## What this task involves
Repeat, word for word, each of the records shown below, without their pictures.

## Input material
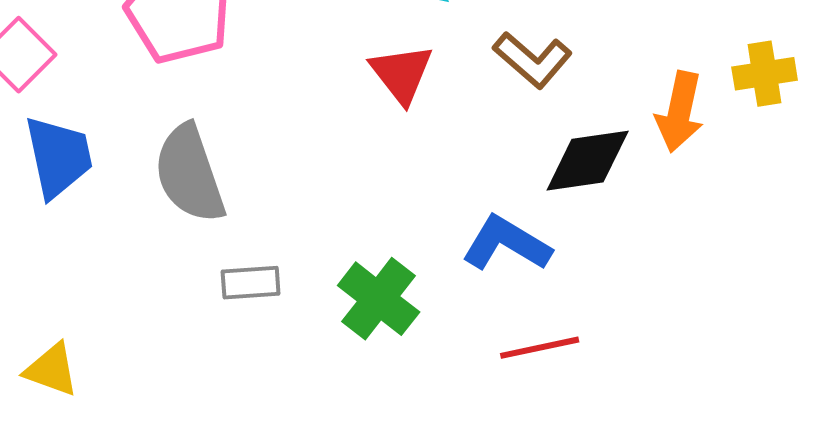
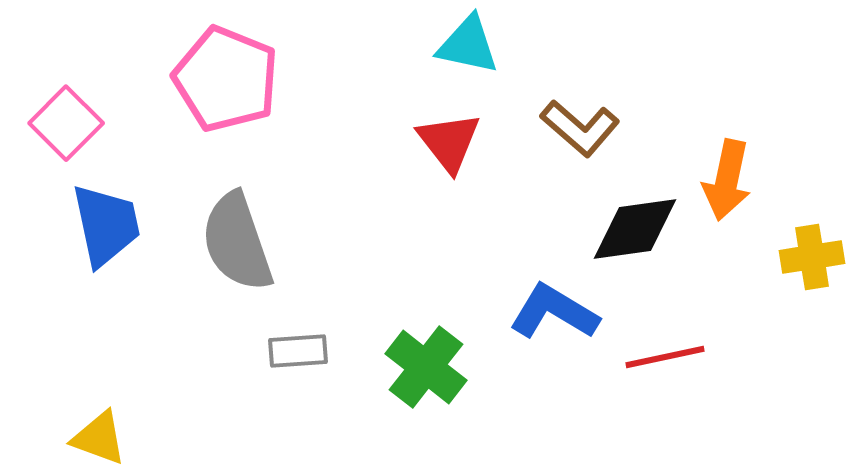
yellow cross: (765, 74) -> (812, 257), moved
red line: (540, 348) -> (665, 357), moved

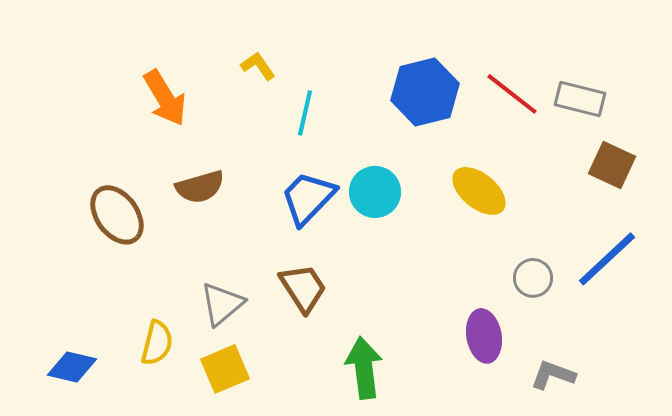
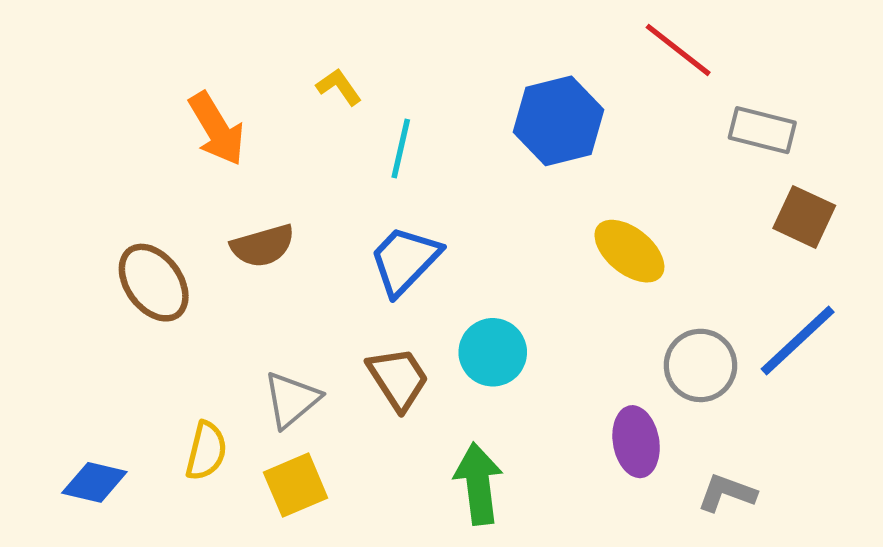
red line: (512, 94) -> (678, 50), moved
cyan circle: (375, 192) -> (493, 352), moved
gray circle: (533, 278) -> (700, 365), size x1.4

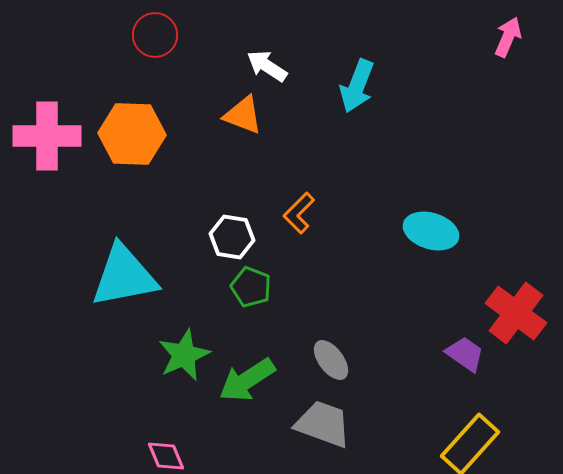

## Response area
yellow cross: (765, 74) -> (812, 257), moved
red line: (540, 348) -> (665, 357), moved

red line: (512, 94) -> (678, 50), moved
cyan circle: (375, 192) -> (493, 352), moved
gray circle: (533, 278) -> (700, 365), size x1.4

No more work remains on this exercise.